• [Material provided]
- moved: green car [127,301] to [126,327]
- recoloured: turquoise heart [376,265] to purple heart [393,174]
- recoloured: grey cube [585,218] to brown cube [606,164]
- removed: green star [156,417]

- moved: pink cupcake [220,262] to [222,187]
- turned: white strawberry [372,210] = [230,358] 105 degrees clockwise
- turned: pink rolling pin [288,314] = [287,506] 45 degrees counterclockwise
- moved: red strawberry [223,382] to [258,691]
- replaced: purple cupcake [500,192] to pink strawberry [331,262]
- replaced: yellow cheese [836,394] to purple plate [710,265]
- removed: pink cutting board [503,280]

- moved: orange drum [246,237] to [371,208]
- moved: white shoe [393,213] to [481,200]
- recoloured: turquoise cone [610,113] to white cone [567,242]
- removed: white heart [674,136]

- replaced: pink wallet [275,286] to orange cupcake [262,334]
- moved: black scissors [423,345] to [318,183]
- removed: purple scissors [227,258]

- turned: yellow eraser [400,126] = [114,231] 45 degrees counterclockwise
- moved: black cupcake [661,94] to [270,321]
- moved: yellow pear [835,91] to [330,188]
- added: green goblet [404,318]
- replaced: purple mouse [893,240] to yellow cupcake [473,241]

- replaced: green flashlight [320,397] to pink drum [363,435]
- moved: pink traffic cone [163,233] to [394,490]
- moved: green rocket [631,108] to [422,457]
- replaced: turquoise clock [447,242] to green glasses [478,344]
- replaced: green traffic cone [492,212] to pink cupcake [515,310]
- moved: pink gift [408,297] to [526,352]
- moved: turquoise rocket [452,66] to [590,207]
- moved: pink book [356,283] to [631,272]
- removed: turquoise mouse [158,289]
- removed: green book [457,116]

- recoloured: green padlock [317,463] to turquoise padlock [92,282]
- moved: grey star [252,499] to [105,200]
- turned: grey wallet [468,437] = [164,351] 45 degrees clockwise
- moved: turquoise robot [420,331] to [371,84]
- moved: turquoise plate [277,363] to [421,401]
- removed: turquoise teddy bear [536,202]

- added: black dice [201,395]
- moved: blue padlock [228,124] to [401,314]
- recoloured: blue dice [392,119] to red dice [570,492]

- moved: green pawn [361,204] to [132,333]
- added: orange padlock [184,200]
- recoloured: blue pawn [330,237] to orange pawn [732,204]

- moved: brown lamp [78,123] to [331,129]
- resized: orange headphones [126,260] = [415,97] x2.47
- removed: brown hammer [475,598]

• [Task goal] Copy every line in the data above that has the string "star" in it.

• [Result of the task]
- removed: green star [156,417]
- moved: grey star [252,499] to [105,200]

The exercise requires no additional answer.